(Scene comparison data)
——————————
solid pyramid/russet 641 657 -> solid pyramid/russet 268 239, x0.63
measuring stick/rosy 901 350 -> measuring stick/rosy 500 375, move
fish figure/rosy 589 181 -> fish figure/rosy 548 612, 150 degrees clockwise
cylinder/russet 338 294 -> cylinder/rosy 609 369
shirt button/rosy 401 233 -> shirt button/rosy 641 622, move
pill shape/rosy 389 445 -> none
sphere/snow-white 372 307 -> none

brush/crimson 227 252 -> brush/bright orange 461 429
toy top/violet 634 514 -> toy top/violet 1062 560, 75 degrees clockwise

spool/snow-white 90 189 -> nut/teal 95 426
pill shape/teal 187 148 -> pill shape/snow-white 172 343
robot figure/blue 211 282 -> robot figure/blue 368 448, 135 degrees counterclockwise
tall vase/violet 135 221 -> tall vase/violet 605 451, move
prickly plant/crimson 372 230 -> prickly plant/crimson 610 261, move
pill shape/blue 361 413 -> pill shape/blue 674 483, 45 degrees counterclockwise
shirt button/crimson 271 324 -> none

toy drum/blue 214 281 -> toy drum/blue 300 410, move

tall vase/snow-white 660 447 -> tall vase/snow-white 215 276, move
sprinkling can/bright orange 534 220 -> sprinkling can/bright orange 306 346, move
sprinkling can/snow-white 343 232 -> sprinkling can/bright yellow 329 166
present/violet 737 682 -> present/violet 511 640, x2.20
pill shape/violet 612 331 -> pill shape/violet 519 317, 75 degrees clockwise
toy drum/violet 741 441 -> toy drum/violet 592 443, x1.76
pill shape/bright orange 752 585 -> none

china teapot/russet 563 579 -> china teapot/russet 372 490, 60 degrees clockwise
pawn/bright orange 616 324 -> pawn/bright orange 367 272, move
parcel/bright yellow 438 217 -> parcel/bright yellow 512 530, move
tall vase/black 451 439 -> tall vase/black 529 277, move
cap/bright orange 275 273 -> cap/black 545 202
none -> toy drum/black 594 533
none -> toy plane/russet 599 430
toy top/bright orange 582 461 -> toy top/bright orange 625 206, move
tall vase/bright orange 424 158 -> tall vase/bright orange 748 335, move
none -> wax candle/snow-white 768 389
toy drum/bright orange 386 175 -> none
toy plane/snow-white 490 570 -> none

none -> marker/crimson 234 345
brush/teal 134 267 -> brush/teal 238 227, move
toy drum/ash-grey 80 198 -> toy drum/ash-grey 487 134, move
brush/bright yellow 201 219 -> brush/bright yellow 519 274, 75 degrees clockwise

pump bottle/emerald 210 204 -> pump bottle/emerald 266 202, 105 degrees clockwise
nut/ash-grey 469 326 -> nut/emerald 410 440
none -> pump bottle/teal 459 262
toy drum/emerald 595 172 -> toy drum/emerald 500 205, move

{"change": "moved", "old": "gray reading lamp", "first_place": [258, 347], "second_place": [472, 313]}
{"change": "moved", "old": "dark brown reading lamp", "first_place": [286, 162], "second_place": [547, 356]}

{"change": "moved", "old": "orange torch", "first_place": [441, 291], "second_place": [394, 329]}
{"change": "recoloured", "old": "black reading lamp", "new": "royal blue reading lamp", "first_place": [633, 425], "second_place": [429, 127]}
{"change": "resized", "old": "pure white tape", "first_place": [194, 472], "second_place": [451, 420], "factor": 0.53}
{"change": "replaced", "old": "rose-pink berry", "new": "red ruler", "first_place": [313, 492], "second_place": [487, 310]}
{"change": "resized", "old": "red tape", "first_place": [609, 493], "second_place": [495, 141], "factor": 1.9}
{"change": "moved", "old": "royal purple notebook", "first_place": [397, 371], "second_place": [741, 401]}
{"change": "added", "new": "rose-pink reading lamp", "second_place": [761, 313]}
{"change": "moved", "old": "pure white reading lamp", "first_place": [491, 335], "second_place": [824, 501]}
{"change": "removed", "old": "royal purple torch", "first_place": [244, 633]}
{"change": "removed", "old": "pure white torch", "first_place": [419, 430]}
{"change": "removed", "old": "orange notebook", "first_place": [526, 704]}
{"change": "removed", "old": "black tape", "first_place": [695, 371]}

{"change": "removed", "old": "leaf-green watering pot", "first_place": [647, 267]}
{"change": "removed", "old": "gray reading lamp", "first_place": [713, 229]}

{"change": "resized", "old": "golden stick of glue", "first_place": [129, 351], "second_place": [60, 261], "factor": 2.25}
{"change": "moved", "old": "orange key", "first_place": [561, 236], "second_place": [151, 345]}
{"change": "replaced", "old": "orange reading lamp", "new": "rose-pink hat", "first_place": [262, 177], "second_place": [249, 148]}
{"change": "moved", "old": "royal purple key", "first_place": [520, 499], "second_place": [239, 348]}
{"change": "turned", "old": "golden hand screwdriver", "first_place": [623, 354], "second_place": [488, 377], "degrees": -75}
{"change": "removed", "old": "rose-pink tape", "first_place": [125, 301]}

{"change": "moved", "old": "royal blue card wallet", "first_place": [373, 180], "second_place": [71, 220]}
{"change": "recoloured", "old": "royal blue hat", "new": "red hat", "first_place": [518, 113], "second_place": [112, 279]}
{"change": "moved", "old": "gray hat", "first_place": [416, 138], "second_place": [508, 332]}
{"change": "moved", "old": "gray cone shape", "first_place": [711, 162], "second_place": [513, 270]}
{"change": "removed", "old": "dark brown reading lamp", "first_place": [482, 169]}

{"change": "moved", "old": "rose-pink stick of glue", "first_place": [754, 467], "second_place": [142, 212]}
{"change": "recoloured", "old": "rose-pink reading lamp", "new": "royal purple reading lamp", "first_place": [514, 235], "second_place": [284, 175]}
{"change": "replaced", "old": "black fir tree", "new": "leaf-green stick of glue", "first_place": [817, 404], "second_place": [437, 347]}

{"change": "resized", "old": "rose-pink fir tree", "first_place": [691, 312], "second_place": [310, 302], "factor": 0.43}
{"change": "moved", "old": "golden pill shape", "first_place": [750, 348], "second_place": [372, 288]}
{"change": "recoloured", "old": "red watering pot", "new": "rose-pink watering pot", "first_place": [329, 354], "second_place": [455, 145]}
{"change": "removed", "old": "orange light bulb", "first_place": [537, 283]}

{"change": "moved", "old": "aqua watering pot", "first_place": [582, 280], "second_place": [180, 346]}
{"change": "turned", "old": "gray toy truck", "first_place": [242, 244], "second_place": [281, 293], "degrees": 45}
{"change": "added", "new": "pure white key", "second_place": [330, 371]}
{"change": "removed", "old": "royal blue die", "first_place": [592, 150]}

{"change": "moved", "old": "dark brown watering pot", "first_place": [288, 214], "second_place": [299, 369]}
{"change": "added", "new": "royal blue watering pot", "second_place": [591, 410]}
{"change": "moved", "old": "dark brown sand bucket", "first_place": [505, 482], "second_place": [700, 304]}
——————————
Show the lines of the entries that include the string "tall", copying each in full.

tall vase/violet 135 221 -> tall vase/violet 605 451, move
tall vase/snow-white 660 447 -> tall vase/snow-white 215 276, move
tall vase/black 451 439 -> tall vase/black 529 277, move
tall vase/bright orange 424 158 -> tall vase/bright orange 748 335, move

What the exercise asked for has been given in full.